**WORK ITEM**.
Return the lines below that contain "size".

Shape position tracking data:
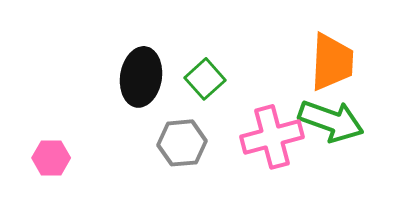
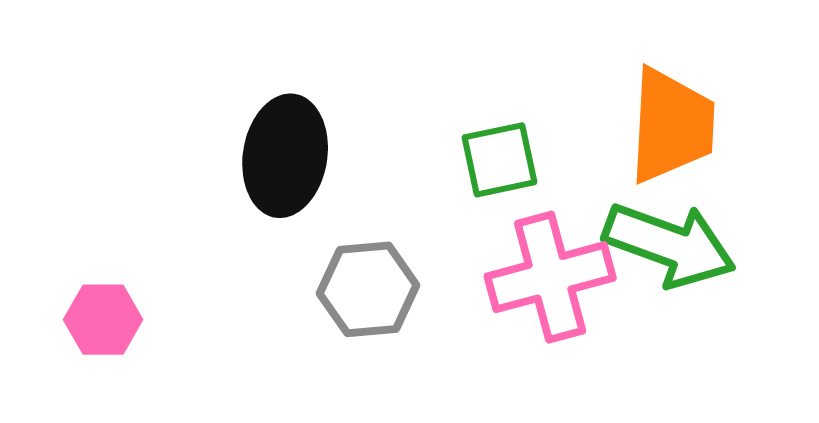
green square: (205, 79) -> (500, 160), moved, turned 30

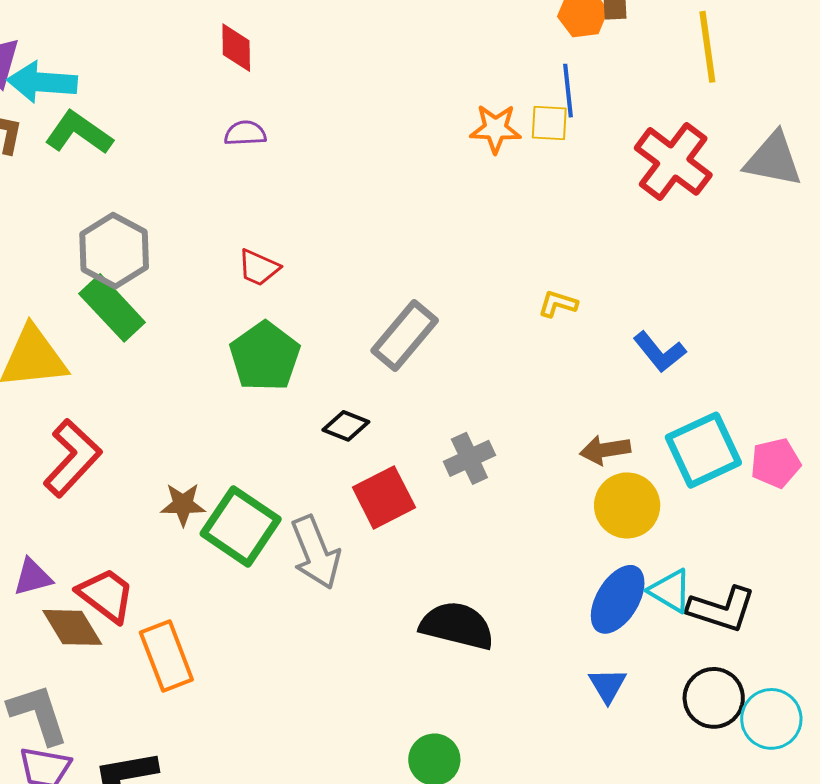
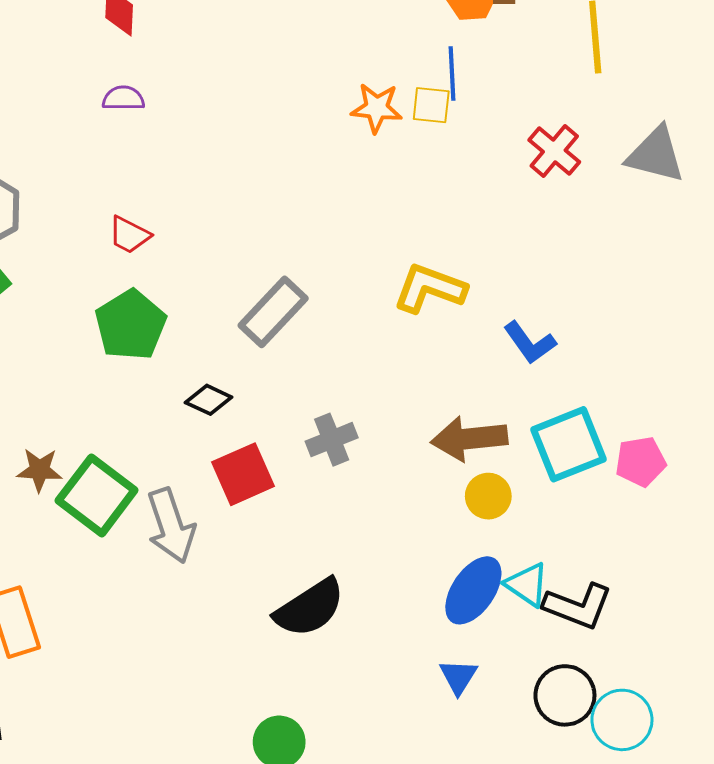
red cross: (673, 161) -> (554, 151), size x0.7
yellow L-shape: (558, 304) -> (430, 288), size x1.8
brown arrow: (605, 450) -> (469, 439), size x1.5
yellow circle: (627, 505) -> (488, 496), size x0.7
black semicircle: (457, 626) -> (310, 608), turned 130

**YOUR RESPONSE**.
red cross: (673, 161) -> (554, 151), size x0.7
yellow L-shape: (558, 304) -> (430, 288), size x1.8
brown arrow: (605, 450) -> (469, 439), size x1.5
yellow circle: (627, 505) -> (488, 496), size x0.7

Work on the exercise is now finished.